**Records provided:**

*-*-*

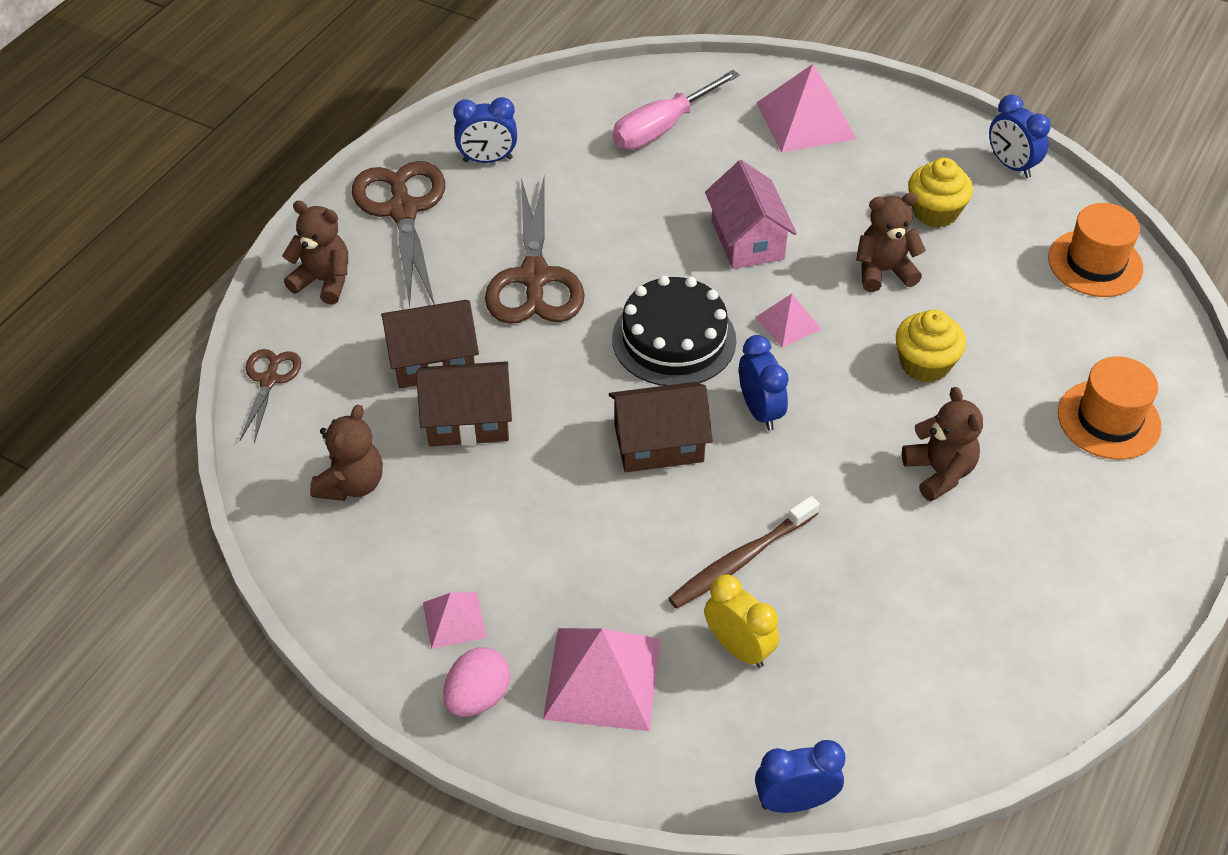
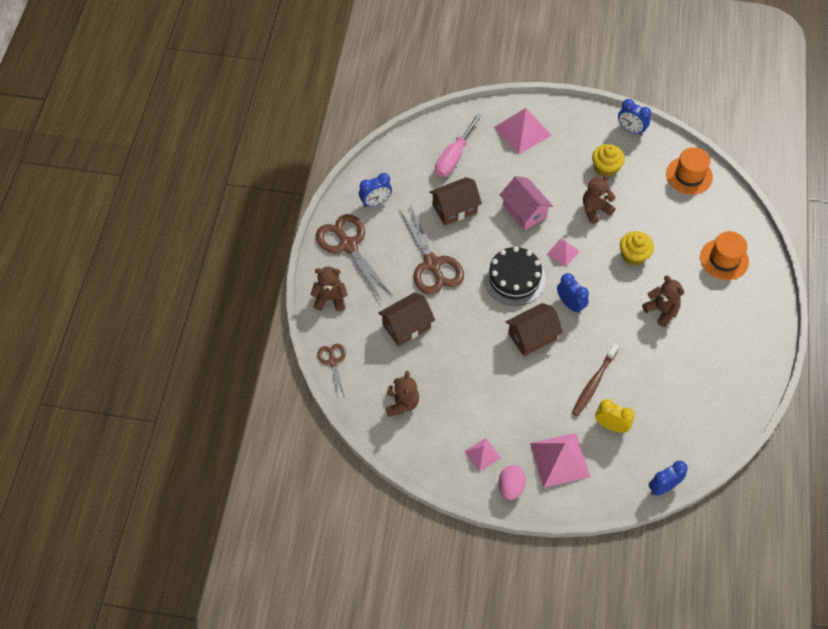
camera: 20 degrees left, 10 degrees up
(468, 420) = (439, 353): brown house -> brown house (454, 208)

*-*-*

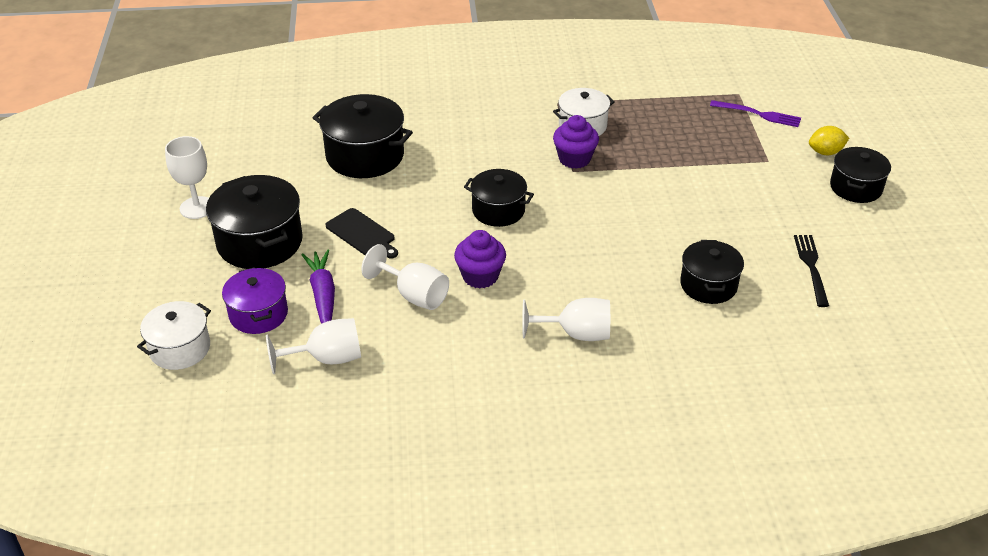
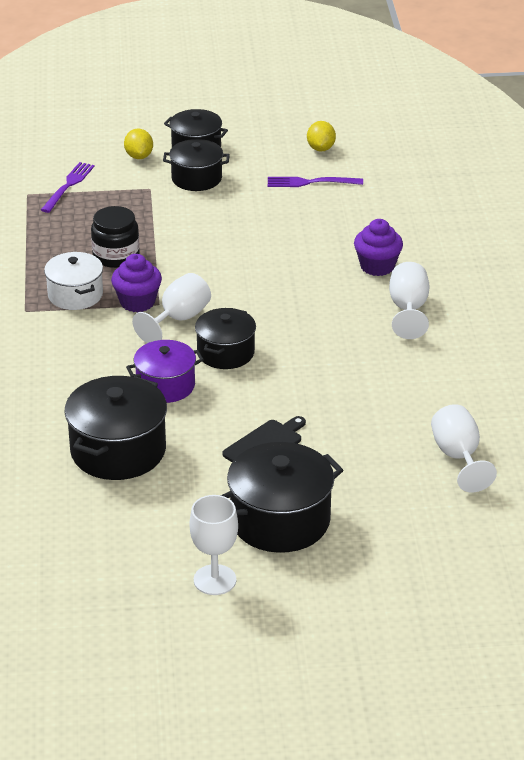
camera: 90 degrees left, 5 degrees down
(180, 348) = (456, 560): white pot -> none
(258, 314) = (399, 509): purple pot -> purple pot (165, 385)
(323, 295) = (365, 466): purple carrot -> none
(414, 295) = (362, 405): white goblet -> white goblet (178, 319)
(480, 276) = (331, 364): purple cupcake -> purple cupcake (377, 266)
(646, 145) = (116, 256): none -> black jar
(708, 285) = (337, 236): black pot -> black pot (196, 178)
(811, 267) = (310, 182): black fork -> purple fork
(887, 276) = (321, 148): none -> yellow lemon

*-*-*

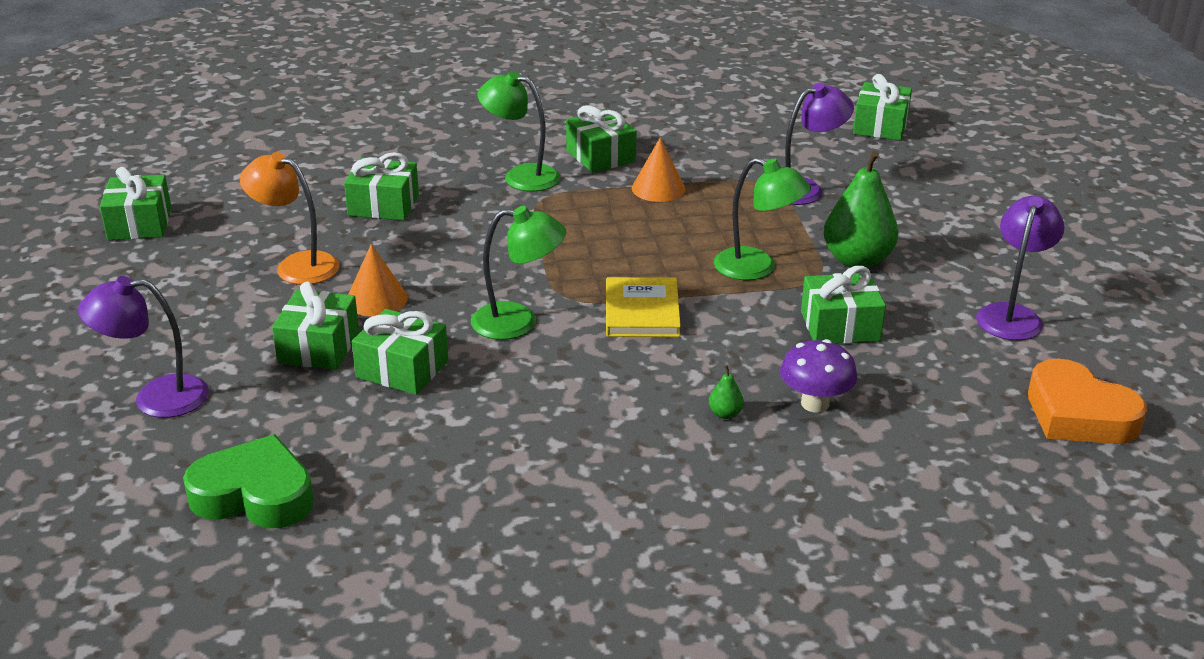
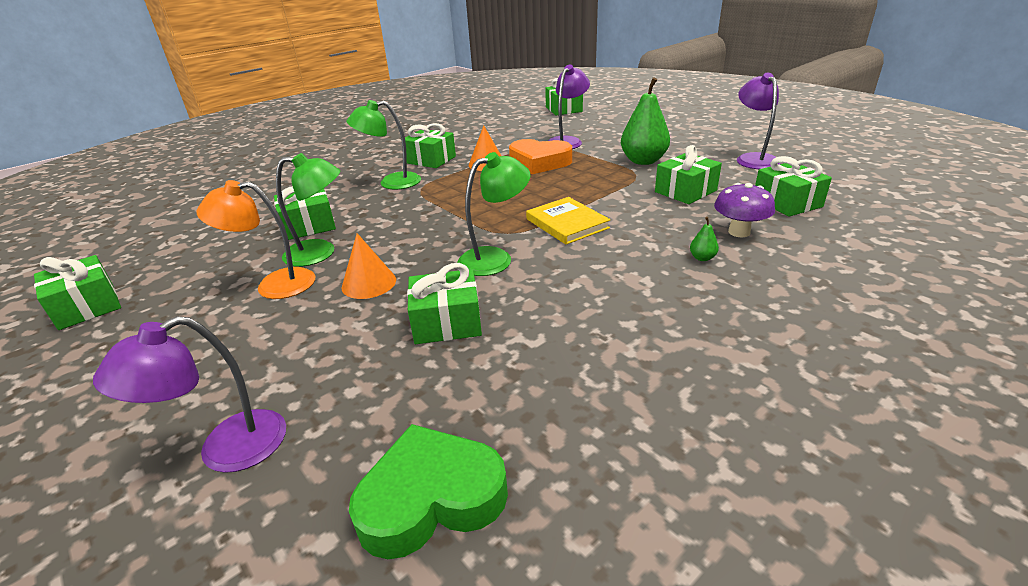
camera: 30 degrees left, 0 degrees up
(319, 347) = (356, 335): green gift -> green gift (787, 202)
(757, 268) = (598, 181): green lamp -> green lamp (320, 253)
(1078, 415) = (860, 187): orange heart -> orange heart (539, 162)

*-*-*

**Work instructions:**
Using the data above, reproduce exactly the lines from the line that contains "(180, 348) = (456, 560): white pot -> none" through the line that contains "(708, 285) = (337, 236): black", including both.

**Expected answer:**
(180, 348) = (456, 560): white pot -> none
(258, 314) = (399, 509): purple pot -> purple pot (165, 385)
(323, 295) = (365, 466): purple carrot -> none
(414, 295) = (362, 405): white goblet -> white goblet (178, 319)
(480, 276) = (331, 364): purple cupcake -> purple cupcake (377, 266)
(646, 145) = (116, 256): none -> black jar
(708, 285) = (337, 236): black pot -> black pot (196, 178)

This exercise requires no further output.